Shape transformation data

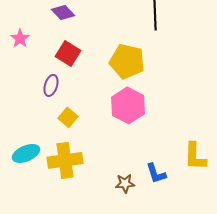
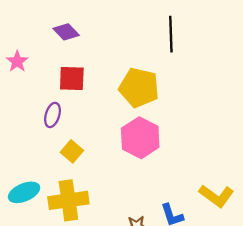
red square: (68, 53) -> (72, 79), turned -30
yellow L-shape: (195, 156) -> (216, 196), turned -56

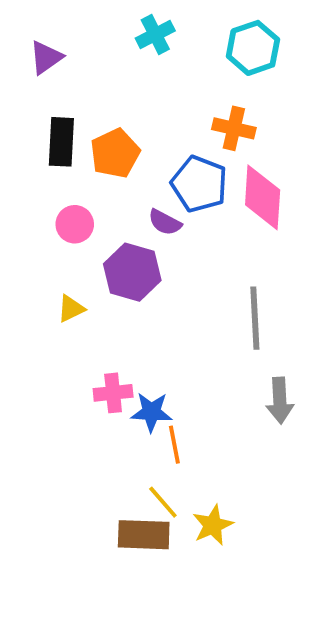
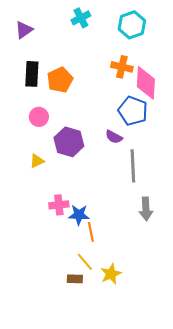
blue pentagon: (199, 184) -> (133, 111), moved
pink diamond: (263, 197) -> (146, 83), moved
purple semicircle: (165, 222) -> (114, 137), moved
brown rectangle: (144, 535) -> (75, 279), size x0.6

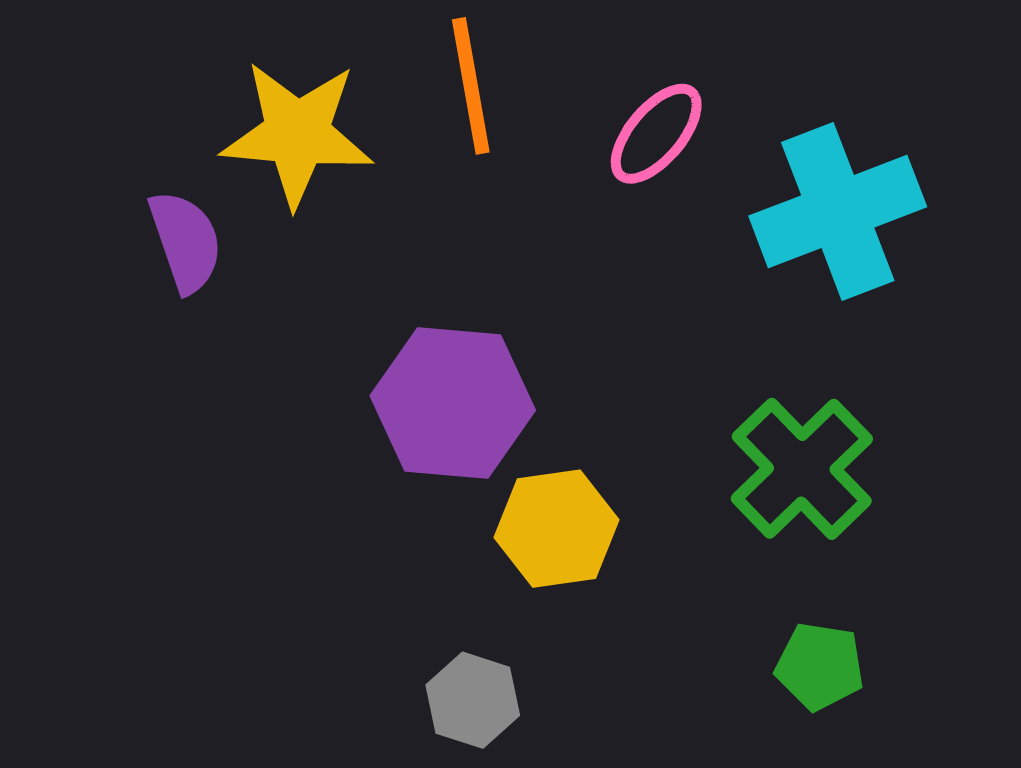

## YOUR GOAL
Exactly as written, set down the lines from the line holding "purple semicircle: (165, 222)" to the last line of the data, both ends included, pictures excluded.

## ANSWER FOR THE TASK
purple semicircle: (165, 222) -> (114, 137), moved
brown rectangle: (144, 535) -> (75, 279), size x0.6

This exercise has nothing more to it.